* **Required action**: Transcribe only what runs from the line containing "yellow ruler: 4 -> 2" through the final line below, exactly, and leave every picture out.
== Dataset ==
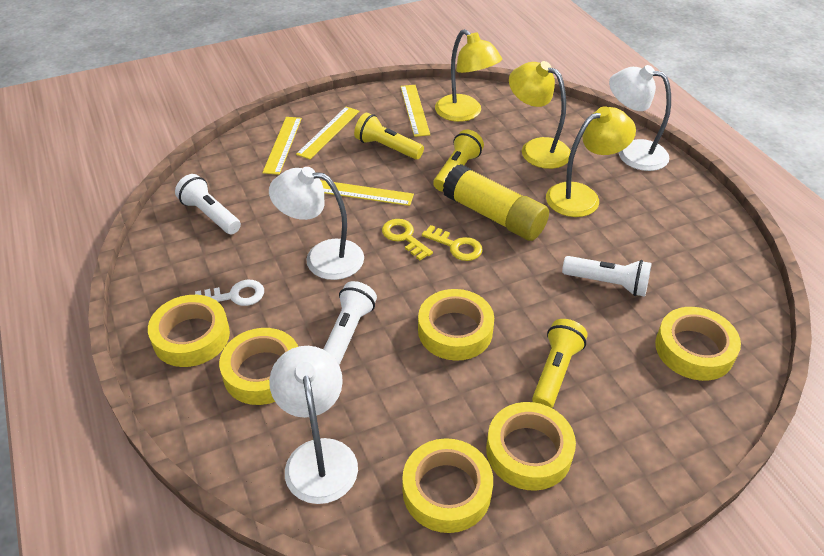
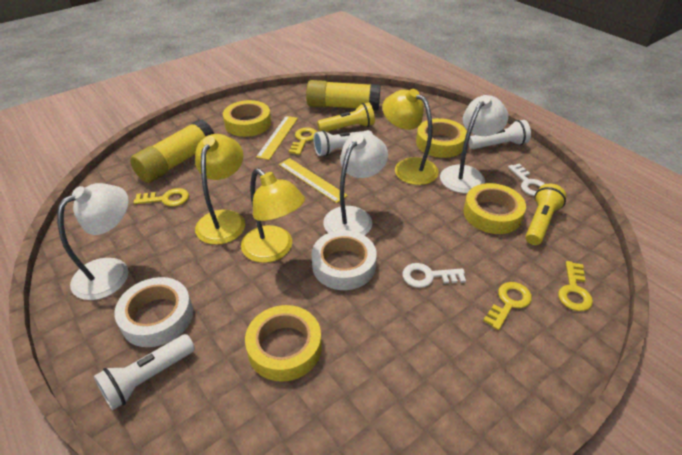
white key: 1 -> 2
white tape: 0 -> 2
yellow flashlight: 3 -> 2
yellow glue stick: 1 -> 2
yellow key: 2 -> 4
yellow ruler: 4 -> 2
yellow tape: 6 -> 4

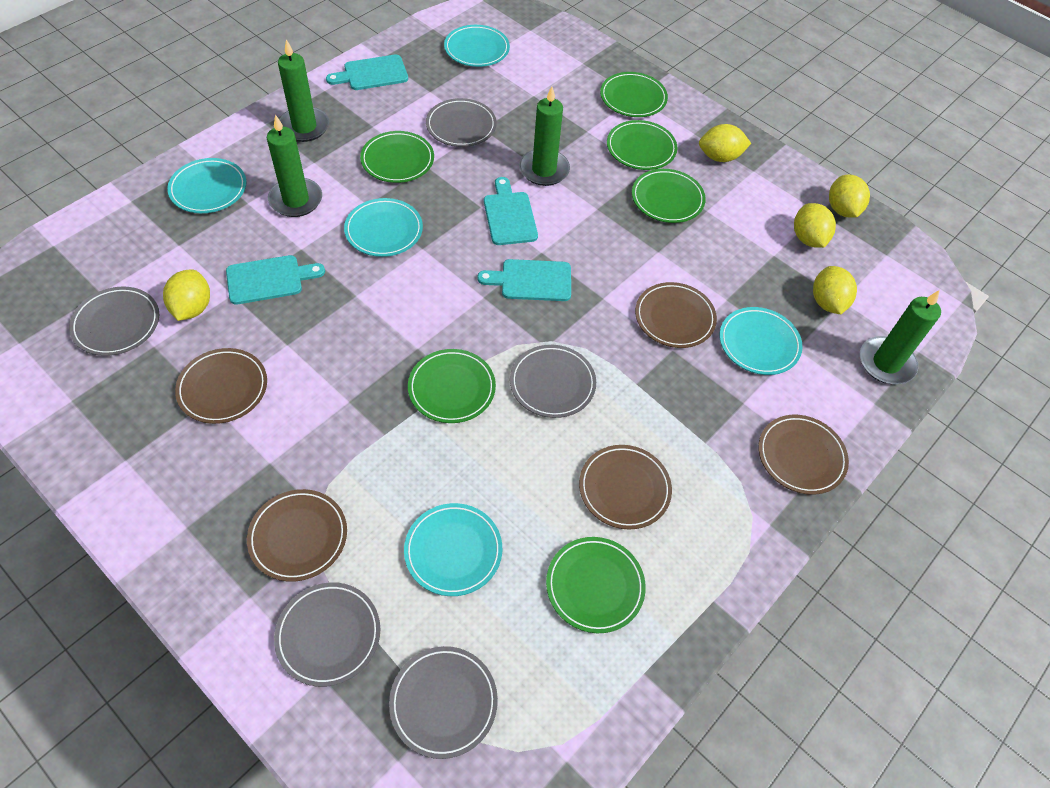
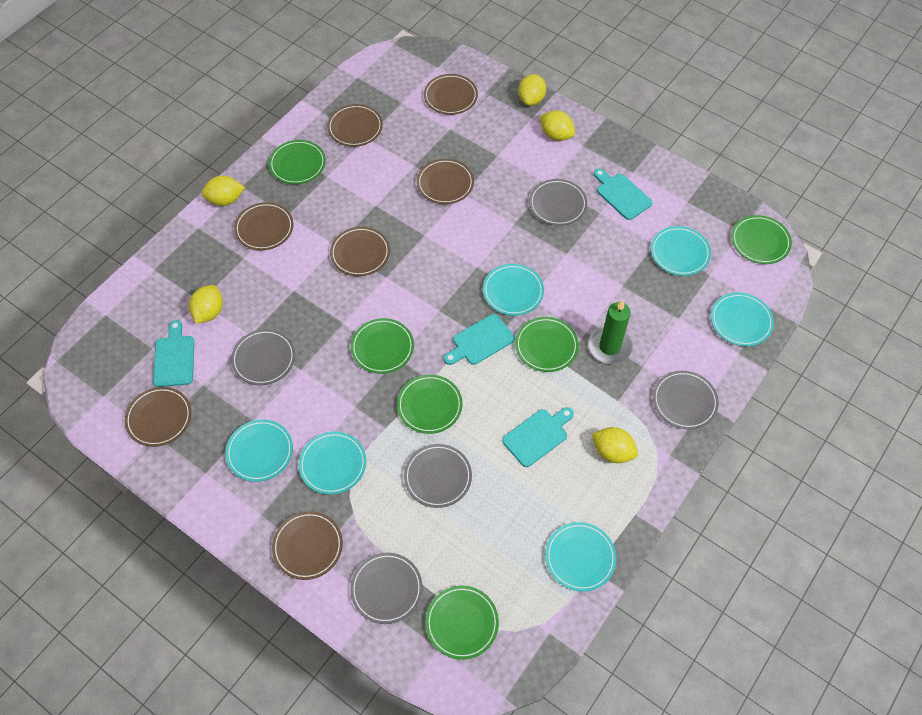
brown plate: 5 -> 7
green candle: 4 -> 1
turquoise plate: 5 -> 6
===
* **Exercise result**:
yellow ruler: 4 -> 2
yellow tape: 6 -> 4

brown plate: 5 -> 7
green candle: 4 -> 1
turquoise plate: 5 -> 6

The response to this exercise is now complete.